**PROVIDED MATERIAL:**

----

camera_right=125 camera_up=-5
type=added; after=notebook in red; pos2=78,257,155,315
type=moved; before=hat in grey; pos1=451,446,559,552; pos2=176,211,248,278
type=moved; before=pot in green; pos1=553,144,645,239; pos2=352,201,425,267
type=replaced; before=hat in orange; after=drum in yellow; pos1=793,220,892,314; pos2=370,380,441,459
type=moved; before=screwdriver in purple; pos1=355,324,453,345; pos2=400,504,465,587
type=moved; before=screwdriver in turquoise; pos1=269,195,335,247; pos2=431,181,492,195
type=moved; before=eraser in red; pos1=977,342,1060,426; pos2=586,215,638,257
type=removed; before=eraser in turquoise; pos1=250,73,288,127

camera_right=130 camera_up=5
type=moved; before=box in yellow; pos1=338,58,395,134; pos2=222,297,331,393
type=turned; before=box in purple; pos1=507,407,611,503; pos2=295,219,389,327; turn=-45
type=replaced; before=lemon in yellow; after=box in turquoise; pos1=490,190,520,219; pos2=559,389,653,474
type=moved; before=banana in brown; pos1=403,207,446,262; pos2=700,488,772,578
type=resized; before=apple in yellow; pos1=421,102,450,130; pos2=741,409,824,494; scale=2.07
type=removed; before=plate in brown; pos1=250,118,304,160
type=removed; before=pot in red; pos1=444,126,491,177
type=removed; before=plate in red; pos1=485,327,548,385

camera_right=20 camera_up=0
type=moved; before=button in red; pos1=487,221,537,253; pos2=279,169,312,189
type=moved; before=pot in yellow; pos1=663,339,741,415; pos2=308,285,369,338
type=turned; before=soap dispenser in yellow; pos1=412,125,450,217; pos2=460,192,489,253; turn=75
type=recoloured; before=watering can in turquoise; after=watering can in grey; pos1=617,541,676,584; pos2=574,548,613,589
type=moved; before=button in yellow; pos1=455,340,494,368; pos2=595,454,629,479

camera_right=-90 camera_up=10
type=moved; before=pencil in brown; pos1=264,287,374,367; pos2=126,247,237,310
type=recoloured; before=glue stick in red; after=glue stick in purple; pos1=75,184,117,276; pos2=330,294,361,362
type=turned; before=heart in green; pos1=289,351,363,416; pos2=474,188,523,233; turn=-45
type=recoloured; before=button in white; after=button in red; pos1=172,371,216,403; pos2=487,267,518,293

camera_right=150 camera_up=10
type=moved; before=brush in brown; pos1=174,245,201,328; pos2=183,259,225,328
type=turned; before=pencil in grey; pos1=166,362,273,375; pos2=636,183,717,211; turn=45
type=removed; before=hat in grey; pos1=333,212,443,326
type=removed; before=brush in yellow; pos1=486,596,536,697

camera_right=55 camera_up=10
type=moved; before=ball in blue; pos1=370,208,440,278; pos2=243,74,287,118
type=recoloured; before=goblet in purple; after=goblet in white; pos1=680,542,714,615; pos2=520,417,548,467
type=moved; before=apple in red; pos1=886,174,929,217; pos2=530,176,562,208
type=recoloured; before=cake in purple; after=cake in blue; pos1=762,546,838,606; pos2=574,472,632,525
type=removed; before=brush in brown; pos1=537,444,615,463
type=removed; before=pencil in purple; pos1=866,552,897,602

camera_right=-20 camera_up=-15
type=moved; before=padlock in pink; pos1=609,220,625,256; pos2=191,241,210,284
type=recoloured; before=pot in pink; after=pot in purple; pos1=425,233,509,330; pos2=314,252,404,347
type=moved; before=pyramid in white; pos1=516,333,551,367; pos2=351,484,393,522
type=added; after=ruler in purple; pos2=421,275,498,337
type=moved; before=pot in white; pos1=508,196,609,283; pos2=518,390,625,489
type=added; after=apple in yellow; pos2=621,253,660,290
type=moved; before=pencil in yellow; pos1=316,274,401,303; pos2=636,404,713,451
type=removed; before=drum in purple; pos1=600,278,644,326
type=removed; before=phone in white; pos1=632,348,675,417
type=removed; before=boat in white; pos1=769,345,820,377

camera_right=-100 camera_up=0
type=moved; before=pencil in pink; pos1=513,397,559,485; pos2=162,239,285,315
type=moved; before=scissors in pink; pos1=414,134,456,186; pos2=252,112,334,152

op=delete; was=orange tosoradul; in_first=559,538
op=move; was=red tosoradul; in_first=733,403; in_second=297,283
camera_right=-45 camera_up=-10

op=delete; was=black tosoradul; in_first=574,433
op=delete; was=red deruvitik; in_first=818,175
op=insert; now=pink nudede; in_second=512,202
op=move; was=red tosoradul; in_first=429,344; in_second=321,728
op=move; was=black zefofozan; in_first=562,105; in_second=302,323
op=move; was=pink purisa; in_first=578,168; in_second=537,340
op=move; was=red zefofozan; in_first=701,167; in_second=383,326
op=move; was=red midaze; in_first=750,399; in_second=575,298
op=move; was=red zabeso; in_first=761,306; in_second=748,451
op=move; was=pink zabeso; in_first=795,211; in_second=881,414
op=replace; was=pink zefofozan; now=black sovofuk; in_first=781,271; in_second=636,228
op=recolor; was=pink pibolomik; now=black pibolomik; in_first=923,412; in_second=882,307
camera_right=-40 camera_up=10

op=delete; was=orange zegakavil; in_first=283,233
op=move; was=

----

**EXERCISE REQUIREMENTS:**
Some lines above may hold the word "screwdriver"; say how many do, giving nothing besides the number.

**TASK RESULT:**
2